## Work to be completed
Determine the number of lines in the listing that contain "bottle". Write only that number.

---- Supplied data

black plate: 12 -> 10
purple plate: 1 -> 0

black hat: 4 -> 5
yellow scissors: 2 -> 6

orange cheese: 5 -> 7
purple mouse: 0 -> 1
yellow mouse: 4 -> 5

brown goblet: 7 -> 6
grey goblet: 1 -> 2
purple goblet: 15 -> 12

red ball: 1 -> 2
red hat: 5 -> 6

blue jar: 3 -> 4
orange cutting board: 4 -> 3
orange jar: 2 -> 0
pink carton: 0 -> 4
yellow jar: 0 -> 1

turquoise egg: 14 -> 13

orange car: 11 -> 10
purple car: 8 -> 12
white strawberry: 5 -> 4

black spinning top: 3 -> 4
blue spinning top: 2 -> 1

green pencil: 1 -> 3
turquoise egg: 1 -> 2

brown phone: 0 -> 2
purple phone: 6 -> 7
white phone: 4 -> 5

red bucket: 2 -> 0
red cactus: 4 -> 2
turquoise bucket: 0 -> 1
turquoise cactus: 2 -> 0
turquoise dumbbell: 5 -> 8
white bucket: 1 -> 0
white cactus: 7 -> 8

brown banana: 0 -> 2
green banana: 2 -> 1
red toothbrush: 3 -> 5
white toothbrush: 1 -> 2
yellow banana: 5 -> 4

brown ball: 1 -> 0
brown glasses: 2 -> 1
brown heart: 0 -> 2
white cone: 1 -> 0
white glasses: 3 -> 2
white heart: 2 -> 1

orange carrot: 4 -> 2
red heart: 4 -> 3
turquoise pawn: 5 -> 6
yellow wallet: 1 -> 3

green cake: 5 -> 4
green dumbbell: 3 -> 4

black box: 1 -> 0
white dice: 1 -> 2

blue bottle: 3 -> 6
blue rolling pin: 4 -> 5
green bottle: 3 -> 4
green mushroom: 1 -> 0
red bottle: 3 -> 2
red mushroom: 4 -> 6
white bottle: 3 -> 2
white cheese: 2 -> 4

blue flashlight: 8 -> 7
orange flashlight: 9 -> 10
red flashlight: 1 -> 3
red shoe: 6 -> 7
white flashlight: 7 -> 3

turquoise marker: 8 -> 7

--------

## Solved problem
4